» **DESCRIPTION OF THE TASK**:
Please transcribe only the lines that run from the line bearing "(454, 268) = (430, 214): orange" to the end of the entries, keeping both end lines. Skip the pictures.

» **INFORMATION PROVIDED**:
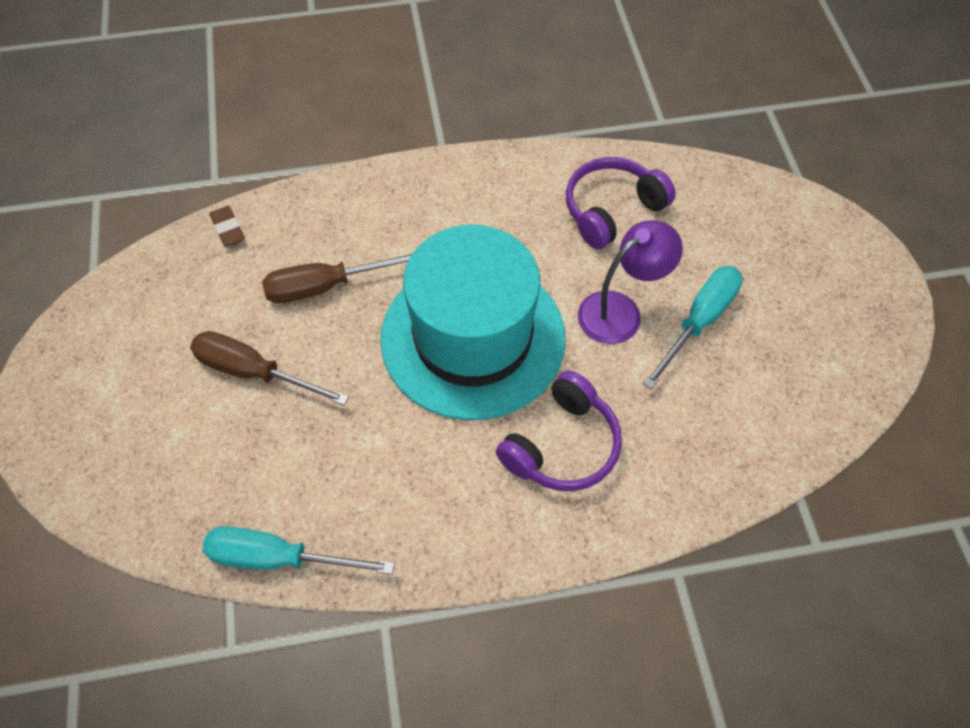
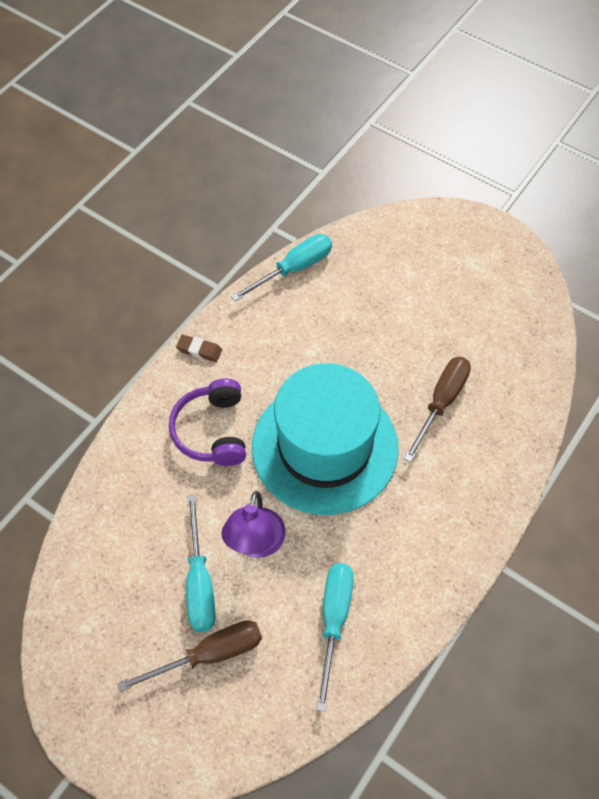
camera: 135 degrees right, 0 degrees up
(228, 229) = (540, 385): brown eraser -> brown eraser (199, 350)
(254, 372) = (414, 328): brown screwdriver -> brown screwdriver (209, 654)
(612, 210) = (334, 621): purple headphones -> turquoise screwdriver

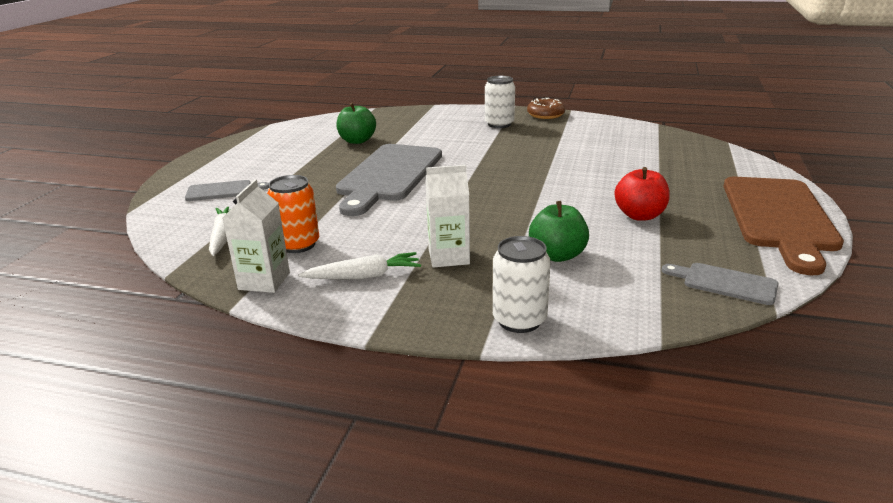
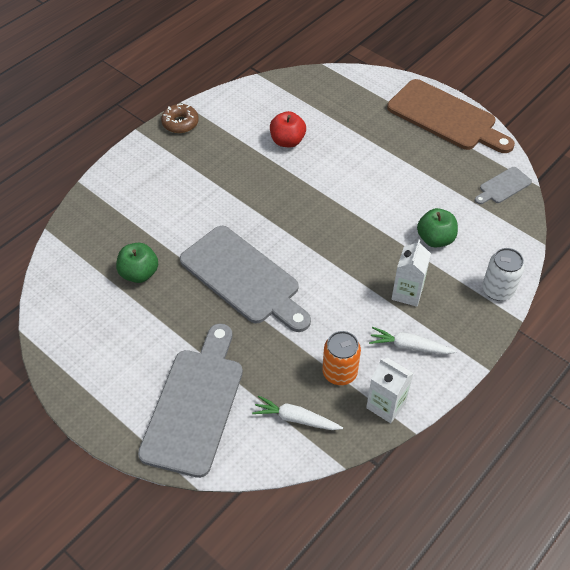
camera: 65 degrees left, 25 degrees up
(222, 191) = (195, 405): grey cutting board -> grey cutting board, size x2.16
(364, 276) = (409, 346): white carrot -> white carrot turned 90 degrees counterclockwise
(499, 124) = (178, 162): white can -> none
(639, 215) = (406, 174): red apple -> red apple (287, 141)

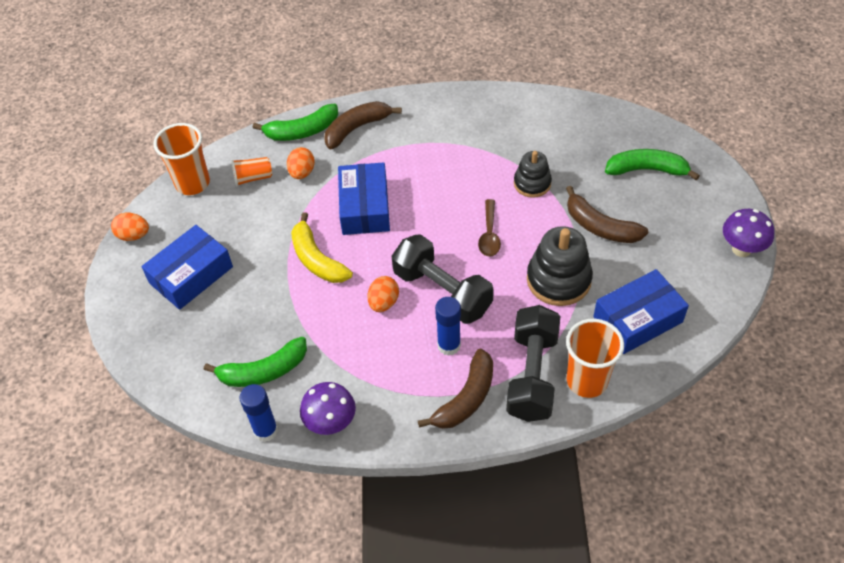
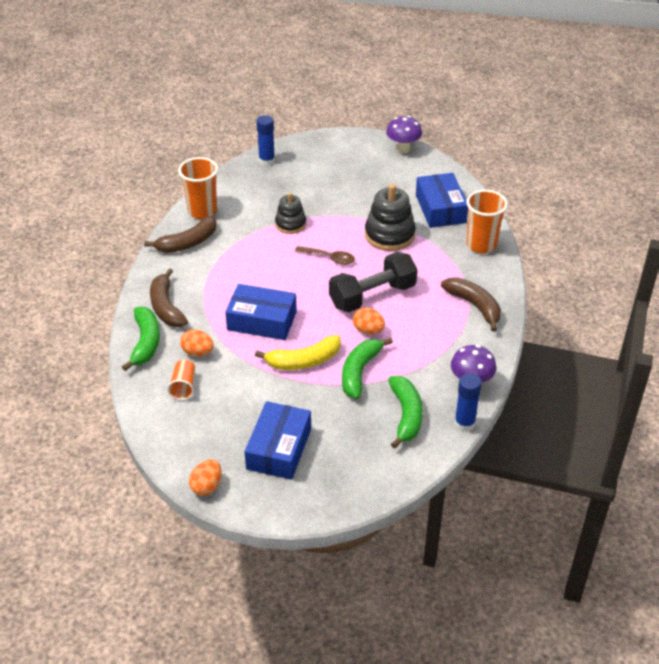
camera: 75 degrees left, 10 degrees down
(191, 275) = (279, 449): blue box -> blue box turned 45 degrees clockwise
(192, 183) = (164, 431): orange cup -> orange cup (202, 211)
(449, 345) = (424, 304): blue glue stick -> blue glue stick (267, 161)
(532, 375) = (467, 269): black dumbbell -> none
(600, 226) = (351, 203): brown banana -> brown banana (187, 243)
(647, 170) = (310, 167): green banana -> green banana (360, 372)

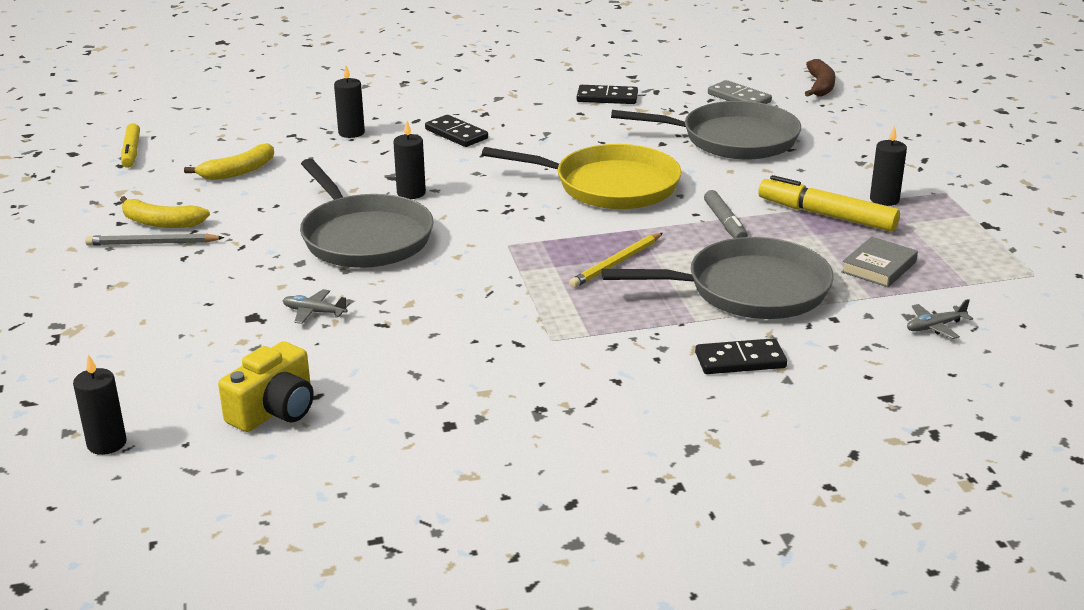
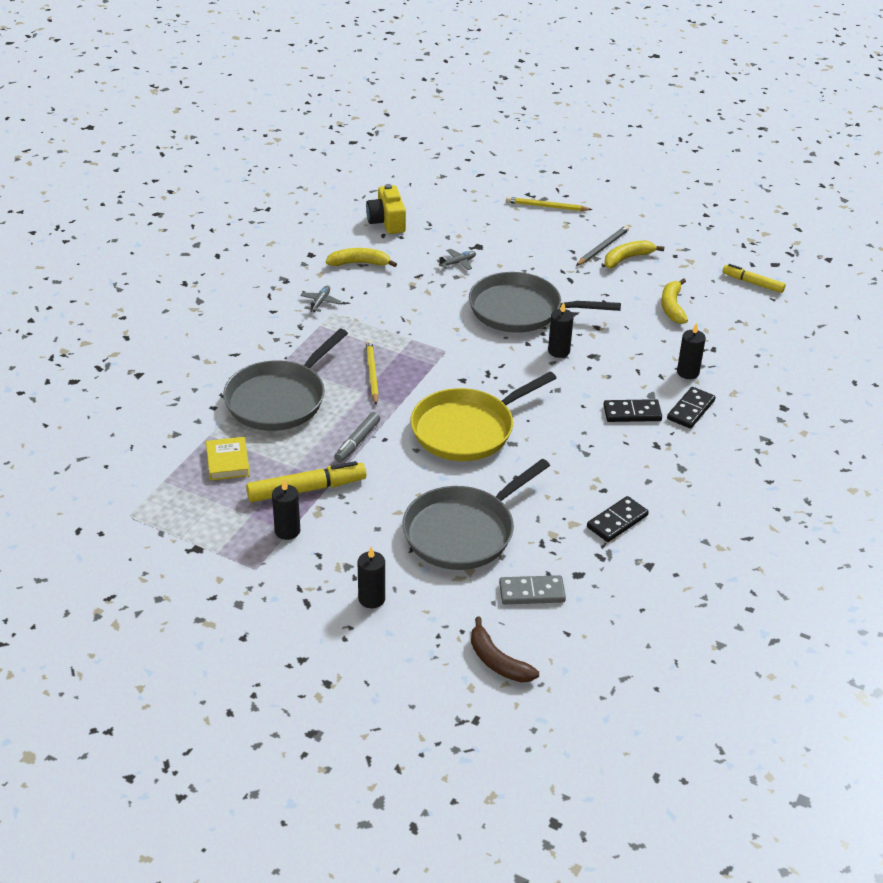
camera: 130 degrees right, 10 degrees up
(80, 314) = (546, 207): none -> yellow pencil
(107, 443) = (420, 180): black candle -> black candle (371, 599)
(415, 376) = (359, 263): none -> yellow banana
(725, 223) = (357, 442): grey marker -> grey marker turned 90 degrees counterclockwise
(740, 360) = (230, 353): black domino -> black domino (690, 410)
(879, 267) = (227, 462): grey book -> yellow book
(935, 327) = (154, 434): grey plane -> grey plane (320, 302)

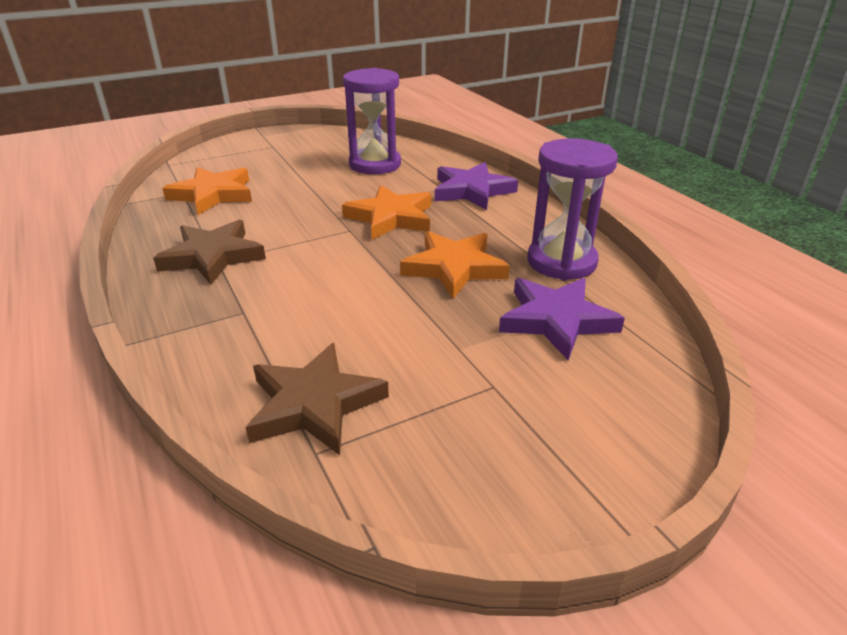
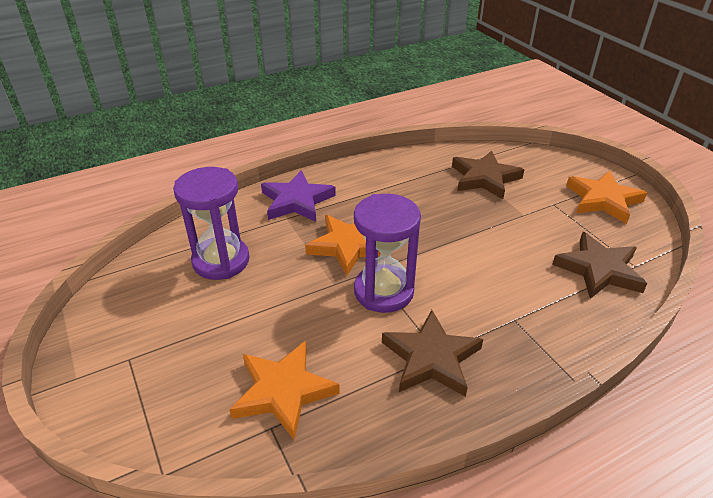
camera: 90 degrees left, 5 degrees up
(454, 268) = (430, 214): orange star -> orange star (603, 200)
(556, 320) = (484, 178): purple star -> brown star
(561, 262) = (415, 170): purple hourglass -> purple hourglass (383, 291)

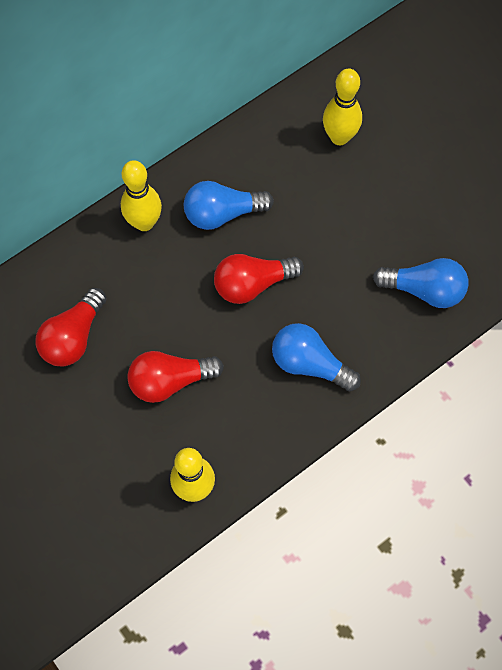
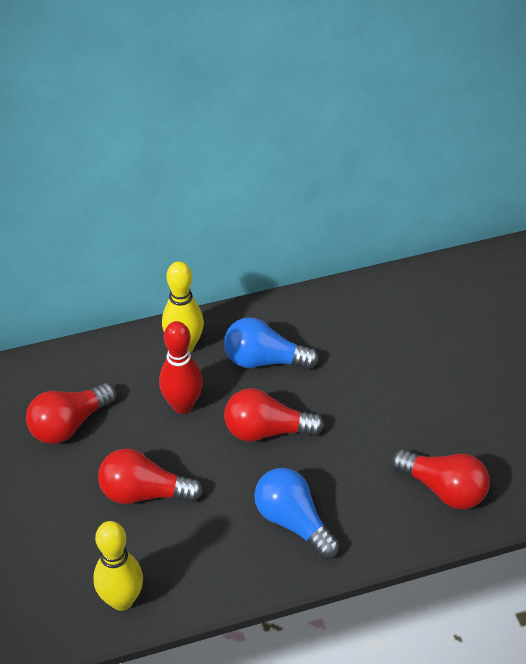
camera: 20 degrees right, 20 degrees down
(168, 283) = (182, 405): none -> red bowling pin
(339, 137) = (410, 327): yellow bowling pin -> none
(424, 290) = (443, 489): blue light bulb -> red light bulb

» **ANSWER TO THE EXERCISE**:
(454, 268) = (430, 214): orange star -> orange star (603, 200)
(556, 320) = (484, 178): purple star -> brown star
(561, 262) = (415, 170): purple hourglass -> purple hourglass (383, 291)

camera: 20 degrees right, 20 degrees down
(168, 283) = (182, 405): none -> red bowling pin
(339, 137) = (410, 327): yellow bowling pin -> none
(424, 290) = (443, 489): blue light bulb -> red light bulb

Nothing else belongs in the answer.